WHAT YOU ARE ASKED TO DO — Pictures aside, repeat all the entries below exactly as they appear.

EXTRACTED MATERIAL —

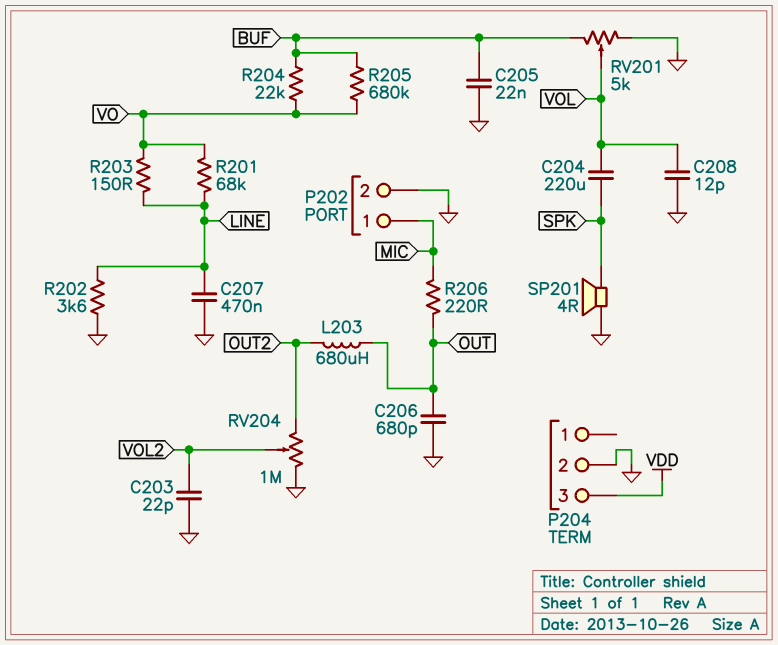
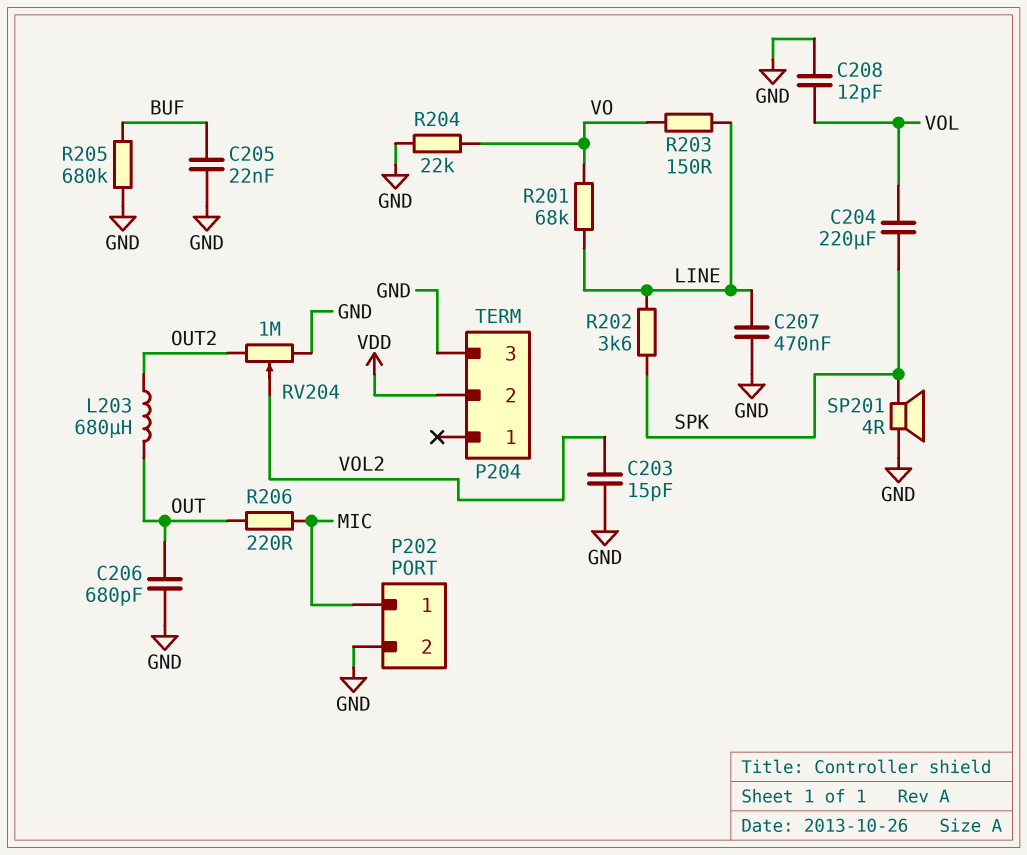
C203: 22pF (GND, VOL2) -> 15pF (GND, VOL2)
P204 pin 2: GND -> VDD
P204 pin 3: VDD -> GND
R202: 3.6k (GND, LINE) -> 3.6k (LINE, SPK)
R204: 22k (BUF, VO) -> 22k (GND, VO)
R205: 680k (BUF, VO) -> 680k (BUF, GND)
RV201: 5k (BUF, GND, wiper VOL) -> none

RESPONSE TO THIS EXERCISE —
C203: 22pF (GND, VOL2) -> 15pF (GND, VOL2)
P204 pin 2: GND -> VDD
P204 pin 3: VDD -> GND
R202: 3.6k (GND, LINE) -> 3.6k (LINE, SPK)
R204: 22k (BUF, VO) -> 22k (GND, VO)
R205: 680k (BUF, VO) -> 680k (BUF, GND)
RV201: 5k (BUF, GND, wiper VOL) -> none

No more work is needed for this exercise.